━━━━━ Records for processing

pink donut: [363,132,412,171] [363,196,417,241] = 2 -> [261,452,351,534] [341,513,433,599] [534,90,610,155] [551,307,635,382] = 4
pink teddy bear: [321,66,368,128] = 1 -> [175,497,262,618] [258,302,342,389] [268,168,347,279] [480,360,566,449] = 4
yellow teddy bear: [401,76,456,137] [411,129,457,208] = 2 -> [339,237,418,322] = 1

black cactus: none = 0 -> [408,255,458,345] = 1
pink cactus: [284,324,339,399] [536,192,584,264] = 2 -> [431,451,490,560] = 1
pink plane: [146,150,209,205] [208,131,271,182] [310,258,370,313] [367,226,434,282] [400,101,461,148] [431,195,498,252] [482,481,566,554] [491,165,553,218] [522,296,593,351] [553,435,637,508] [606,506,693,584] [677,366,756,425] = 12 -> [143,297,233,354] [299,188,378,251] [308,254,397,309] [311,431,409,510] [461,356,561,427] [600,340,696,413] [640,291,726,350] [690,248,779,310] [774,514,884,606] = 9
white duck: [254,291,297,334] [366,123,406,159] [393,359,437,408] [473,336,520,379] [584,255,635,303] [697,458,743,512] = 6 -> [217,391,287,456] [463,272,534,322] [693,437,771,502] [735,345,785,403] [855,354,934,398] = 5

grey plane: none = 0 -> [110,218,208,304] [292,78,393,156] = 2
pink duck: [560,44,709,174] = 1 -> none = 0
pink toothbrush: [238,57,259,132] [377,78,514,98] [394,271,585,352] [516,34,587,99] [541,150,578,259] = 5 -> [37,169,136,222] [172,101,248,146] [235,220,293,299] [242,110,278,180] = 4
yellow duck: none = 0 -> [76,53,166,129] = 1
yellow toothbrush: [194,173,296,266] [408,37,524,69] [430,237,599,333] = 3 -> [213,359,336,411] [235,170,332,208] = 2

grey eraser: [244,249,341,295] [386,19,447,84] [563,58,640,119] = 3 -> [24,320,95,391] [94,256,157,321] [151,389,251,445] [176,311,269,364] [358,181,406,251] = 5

━━━━━━━━━━

_Task directions_
Extract exactly and only the lines above from the line containing "yellow teddy bear: [401,76,456,137]" through the line containing "pink cactus: [284,324,339,399]", both end lines included.

_Your response_
yellow teddy bear: [401,76,456,137] [411,129,457,208] = 2 -> [339,237,418,322] = 1

black cactus: none = 0 -> [408,255,458,345] = 1
pink cactus: [284,324,339,399] [536,192,584,264] = 2 -> [431,451,490,560] = 1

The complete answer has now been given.